▸ **Problem**
Copy out exactly the lines below that run from the one holding "D10: LED yellow" to the one holding "U6 pin SW: n2 -> n6", keeping both of those lines and no others.

▸ **Information provided**
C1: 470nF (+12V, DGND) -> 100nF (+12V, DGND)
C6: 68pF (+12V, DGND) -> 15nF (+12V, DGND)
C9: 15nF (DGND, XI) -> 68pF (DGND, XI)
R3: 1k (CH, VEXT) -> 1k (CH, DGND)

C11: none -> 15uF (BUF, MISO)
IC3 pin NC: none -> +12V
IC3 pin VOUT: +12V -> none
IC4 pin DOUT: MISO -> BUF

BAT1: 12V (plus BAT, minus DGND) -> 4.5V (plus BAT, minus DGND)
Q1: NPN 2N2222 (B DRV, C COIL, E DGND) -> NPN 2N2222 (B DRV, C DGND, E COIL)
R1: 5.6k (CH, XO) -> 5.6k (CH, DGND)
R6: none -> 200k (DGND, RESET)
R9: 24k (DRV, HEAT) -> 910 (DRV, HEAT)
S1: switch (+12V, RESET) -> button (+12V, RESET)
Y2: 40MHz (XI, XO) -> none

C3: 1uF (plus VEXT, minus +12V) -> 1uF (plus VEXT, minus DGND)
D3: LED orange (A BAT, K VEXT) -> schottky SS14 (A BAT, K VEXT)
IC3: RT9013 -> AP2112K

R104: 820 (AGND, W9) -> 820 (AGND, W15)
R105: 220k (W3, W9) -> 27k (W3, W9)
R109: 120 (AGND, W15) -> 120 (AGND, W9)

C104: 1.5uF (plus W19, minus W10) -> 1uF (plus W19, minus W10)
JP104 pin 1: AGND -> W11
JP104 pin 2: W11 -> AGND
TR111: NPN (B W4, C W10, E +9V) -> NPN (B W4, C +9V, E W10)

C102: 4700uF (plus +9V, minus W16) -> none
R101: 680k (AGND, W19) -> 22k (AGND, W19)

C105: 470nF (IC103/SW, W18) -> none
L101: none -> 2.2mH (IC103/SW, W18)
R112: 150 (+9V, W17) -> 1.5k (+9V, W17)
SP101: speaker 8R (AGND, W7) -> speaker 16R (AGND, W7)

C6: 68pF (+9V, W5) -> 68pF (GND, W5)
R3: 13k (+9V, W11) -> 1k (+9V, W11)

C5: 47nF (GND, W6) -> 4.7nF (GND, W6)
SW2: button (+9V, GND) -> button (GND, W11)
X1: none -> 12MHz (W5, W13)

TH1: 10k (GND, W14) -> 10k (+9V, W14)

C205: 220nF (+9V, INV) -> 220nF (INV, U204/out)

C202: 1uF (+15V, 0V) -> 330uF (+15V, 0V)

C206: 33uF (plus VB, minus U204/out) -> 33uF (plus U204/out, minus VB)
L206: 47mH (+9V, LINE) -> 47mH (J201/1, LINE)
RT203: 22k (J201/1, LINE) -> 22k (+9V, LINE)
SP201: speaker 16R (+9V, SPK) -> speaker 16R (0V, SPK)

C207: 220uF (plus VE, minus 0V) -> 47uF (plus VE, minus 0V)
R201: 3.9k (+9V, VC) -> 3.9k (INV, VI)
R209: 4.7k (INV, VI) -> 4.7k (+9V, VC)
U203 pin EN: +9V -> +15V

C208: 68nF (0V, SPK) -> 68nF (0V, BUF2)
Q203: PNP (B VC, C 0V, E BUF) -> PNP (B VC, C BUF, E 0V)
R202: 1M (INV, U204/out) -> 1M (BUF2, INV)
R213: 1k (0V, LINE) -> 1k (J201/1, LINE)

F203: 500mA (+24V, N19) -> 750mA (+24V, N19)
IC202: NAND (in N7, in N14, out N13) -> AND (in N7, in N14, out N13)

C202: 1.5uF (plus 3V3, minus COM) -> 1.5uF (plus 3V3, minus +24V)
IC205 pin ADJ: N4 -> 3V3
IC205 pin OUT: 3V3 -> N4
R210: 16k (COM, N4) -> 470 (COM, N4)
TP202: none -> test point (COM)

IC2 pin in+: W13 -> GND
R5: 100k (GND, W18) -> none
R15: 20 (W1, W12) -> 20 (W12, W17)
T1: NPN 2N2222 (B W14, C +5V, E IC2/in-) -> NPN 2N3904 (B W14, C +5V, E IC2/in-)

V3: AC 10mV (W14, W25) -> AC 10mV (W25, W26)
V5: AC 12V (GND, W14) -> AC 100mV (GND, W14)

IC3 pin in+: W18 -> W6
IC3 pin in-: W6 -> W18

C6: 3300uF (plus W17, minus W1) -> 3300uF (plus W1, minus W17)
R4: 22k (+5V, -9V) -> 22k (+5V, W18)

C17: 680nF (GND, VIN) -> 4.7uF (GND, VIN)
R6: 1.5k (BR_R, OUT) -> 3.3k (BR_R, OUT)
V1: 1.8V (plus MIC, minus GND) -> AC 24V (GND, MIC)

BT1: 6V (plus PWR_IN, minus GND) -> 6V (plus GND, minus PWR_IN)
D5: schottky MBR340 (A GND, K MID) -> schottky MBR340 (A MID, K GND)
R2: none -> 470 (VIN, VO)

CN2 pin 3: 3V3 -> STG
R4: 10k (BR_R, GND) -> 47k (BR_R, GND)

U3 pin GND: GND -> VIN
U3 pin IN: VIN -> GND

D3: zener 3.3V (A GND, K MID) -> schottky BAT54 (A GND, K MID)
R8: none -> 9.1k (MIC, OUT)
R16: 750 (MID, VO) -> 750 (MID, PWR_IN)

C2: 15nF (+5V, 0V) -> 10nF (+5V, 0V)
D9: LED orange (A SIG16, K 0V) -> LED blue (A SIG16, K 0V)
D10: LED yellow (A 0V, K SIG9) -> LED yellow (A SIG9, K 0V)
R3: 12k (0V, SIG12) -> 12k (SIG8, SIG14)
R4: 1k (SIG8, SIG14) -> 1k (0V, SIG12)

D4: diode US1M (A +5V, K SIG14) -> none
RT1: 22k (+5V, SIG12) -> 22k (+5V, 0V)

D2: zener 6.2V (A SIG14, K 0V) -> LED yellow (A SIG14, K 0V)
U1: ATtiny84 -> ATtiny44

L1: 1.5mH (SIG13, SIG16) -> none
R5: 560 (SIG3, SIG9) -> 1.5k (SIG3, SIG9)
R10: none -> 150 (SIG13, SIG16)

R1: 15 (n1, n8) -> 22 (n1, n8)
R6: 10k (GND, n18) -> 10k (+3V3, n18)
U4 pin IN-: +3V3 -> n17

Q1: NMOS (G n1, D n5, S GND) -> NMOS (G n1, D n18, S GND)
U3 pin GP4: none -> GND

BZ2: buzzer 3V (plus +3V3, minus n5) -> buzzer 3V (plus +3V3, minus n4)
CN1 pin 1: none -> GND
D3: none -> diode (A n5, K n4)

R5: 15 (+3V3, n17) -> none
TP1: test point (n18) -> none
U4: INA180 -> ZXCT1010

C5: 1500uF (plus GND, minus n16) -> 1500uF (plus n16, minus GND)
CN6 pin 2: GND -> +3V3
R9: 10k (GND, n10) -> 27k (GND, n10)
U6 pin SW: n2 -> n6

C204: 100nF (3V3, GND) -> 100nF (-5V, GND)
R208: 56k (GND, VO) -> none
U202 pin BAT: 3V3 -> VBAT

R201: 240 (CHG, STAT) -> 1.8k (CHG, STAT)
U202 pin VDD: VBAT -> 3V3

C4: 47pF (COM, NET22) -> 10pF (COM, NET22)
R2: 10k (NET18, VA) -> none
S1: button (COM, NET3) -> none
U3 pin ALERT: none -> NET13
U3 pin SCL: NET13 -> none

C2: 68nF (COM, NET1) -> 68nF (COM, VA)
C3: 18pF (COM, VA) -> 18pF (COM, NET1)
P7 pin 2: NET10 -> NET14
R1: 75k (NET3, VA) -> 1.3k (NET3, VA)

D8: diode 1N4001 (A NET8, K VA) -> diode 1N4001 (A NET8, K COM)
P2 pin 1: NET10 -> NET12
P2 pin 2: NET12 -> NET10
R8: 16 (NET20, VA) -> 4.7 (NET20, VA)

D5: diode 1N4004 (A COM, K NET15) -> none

▸ **Exercise output**
D10: LED yellow (A 0V, K SIG9) -> LED yellow (A SIG9, K 0V)
R3: 12k (0V, SIG12) -> 12k (SIG8, SIG14)
R4: 1k (SIG8, SIG14) -> 1k (0V, SIG12)

D4: diode US1M (A +5V, K SIG14) -> none
RT1: 22k (+5V, SIG12) -> 22k (+5V, 0V)

D2: zener 6.2V (A SIG14, K 0V) -> LED yellow (A SIG14, K 0V)
U1: ATtiny84 -> ATtiny44

L1: 1.5mH (SIG13, SIG16) -> none
R5: 560 (SIG3, SIG9) -> 1.5k (SIG3, SIG9)
R10: none -> 150 (SIG13, SIG16)

R1: 15 (n1, n8) -> 22 (n1, n8)
R6: 10k (GND, n18) -> 10k (+3V3, n18)
U4 pin IN-: +3V3 -> n17

Q1: NMOS (G n1, D n5, S GND) -> NMOS (G n1, D n18, S GND)
U3 pin GP4: none -> GND

BZ2: buzzer 3V (plus +3V3, minus n5) -> buzzer 3V (plus +3V3, minus n4)
CN1 pin 1: none -> GND
D3: none -> diode (A n5, K n4)

R5: 15 (+3V3, n17) -> none
TP1: test point (n18) -> none
U4: INA180 -> ZXCT1010

C5: 1500uF (plus GND, minus n16) -> 1500uF (plus n16, minus GND)
CN6 pin 2: GND -> +3V3
R9: 10k (GND, n10) -> 27k (GND, n10)
U6 pin SW: n2 -> n6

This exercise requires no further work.